-- Opening Marker --

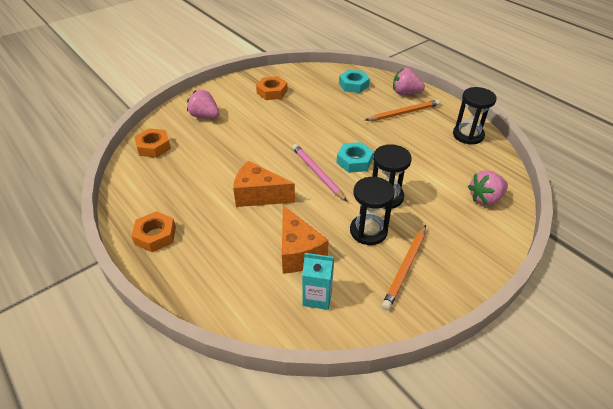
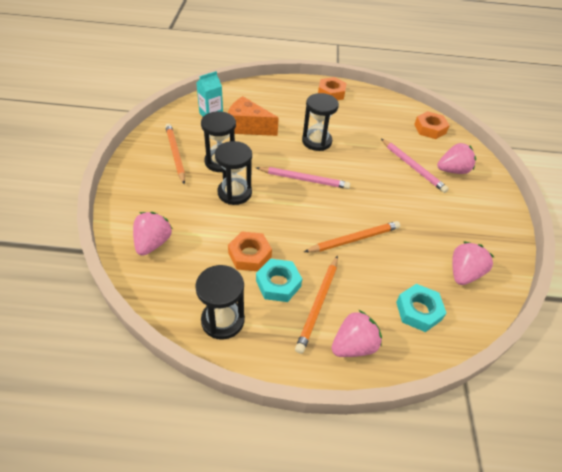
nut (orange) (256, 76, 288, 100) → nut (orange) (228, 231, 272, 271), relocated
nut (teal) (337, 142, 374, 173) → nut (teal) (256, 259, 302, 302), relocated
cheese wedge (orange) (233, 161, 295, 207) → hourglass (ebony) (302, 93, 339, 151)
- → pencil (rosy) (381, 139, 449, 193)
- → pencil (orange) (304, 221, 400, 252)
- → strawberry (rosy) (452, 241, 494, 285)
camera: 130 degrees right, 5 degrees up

-- Closing Marker --

Where does the string "relocated" occur in the material? Copy every line where it does.

Reply —
nut (orange) (256, 76, 288, 100) → nut (orange) (228, 231, 272, 271), relocated
nut (teal) (337, 142, 374, 173) → nut (teal) (256, 259, 302, 302), relocated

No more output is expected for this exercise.